#### EXERCISE PROMPT
Would you repeat the entries below exactly and omit the pictures?
[[ SOURCE MATERIAL, beginning ]]
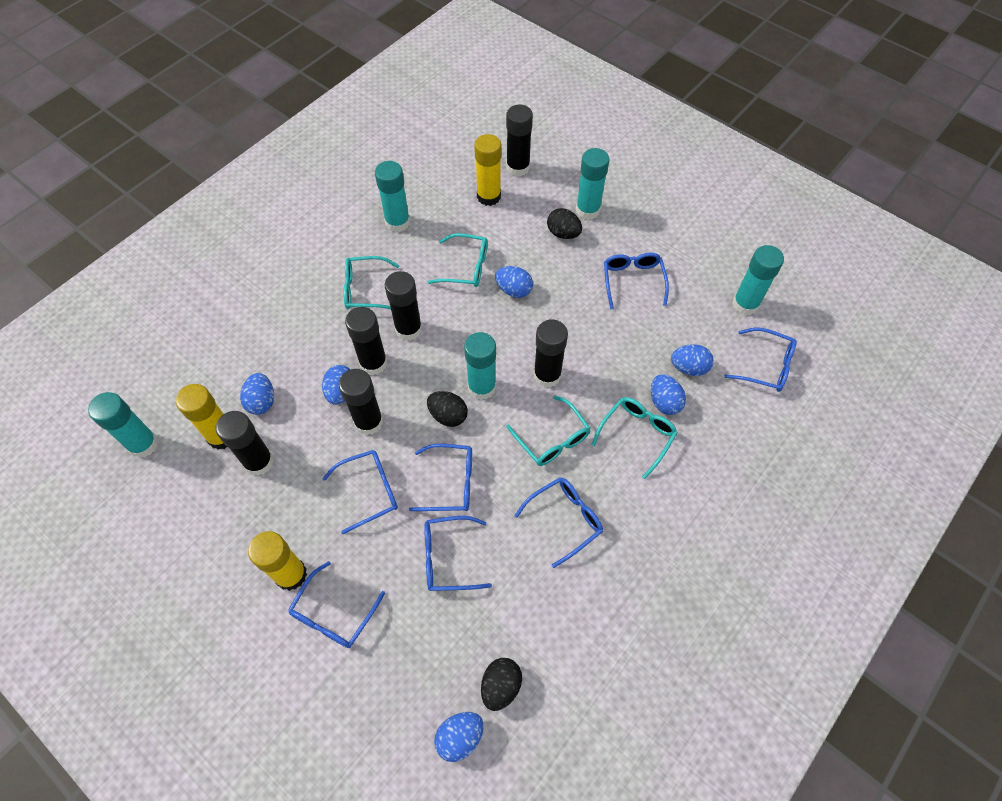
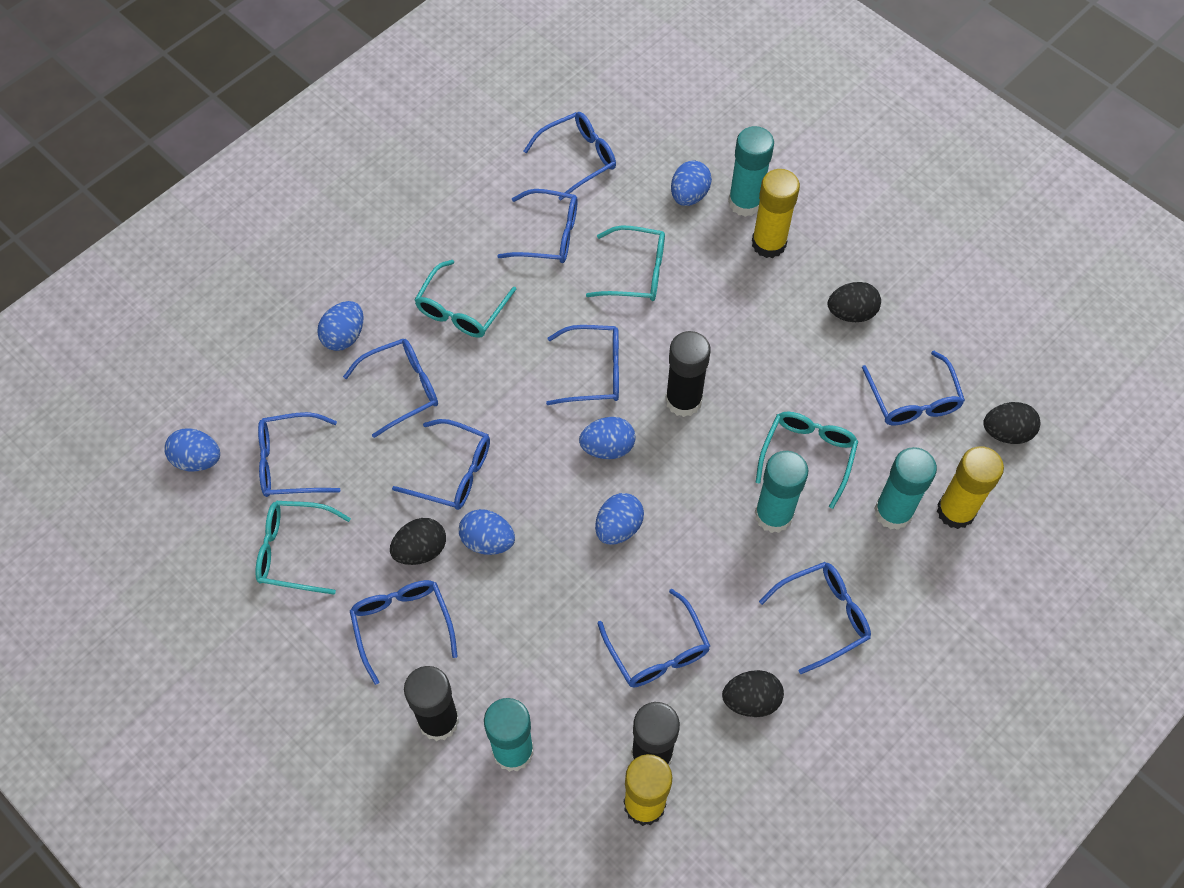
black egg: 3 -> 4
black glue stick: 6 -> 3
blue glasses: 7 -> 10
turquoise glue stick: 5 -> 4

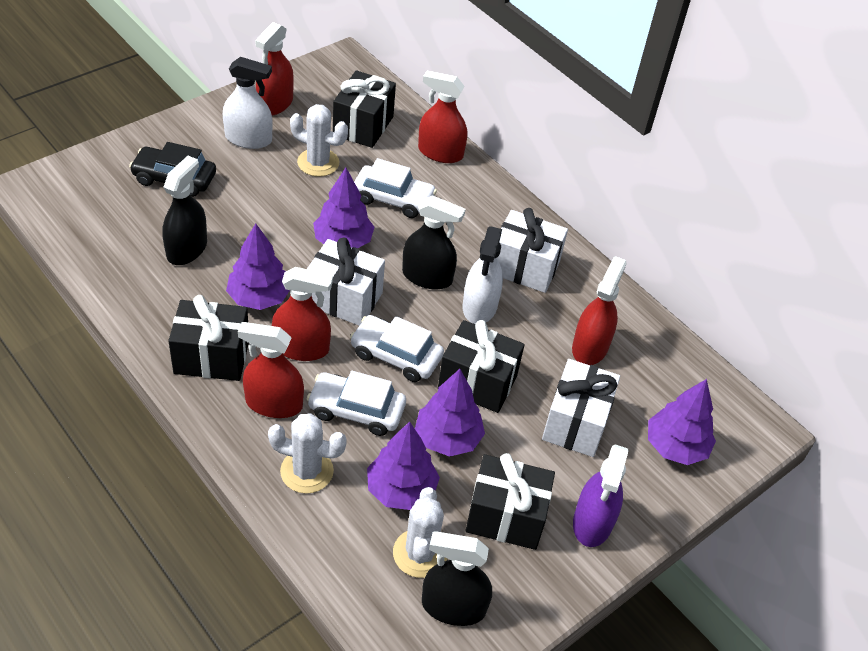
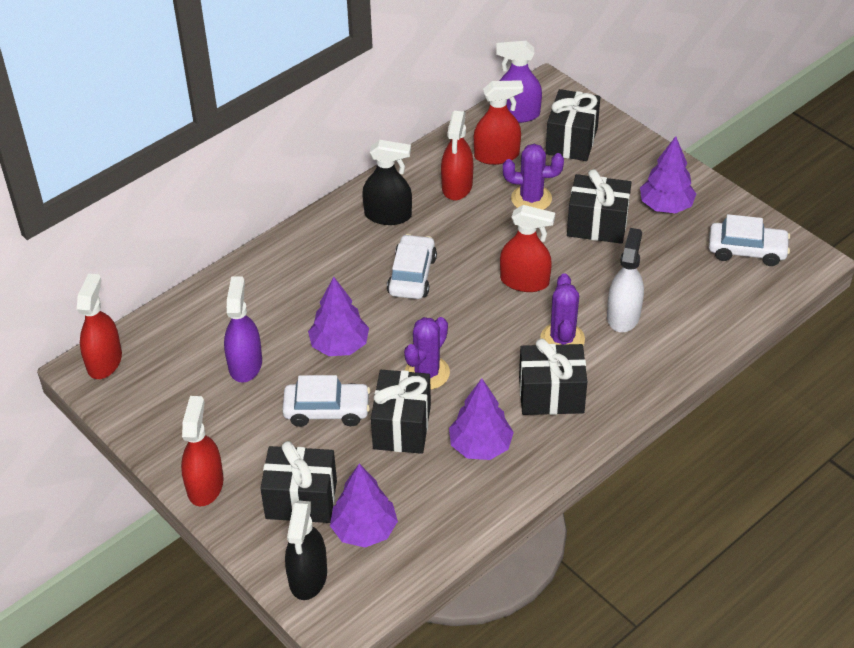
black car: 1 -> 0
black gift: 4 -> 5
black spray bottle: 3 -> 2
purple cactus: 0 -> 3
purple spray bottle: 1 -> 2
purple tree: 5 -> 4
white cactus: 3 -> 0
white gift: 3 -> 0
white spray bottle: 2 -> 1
[[ SOURCE MATERIAL, end ]]
#### ANSWER TO THE PROBLEM
black egg: 3 -> 4
black glue stick: 6 -> 3
blue glasses: 7 -> 10
turquoise glue stick: 5 -> 4

black car: 1 -> 0
black gift: 4 -> 5
black spray bottle: 3 -> 2
purple cactus: 0 -> 3
purple spray bottle: 1 -> 2
purple tree: 5 -> 4
white cactus: 3 -> 0
white gift: 3 -> 0
white spray bottle: 2 -> 1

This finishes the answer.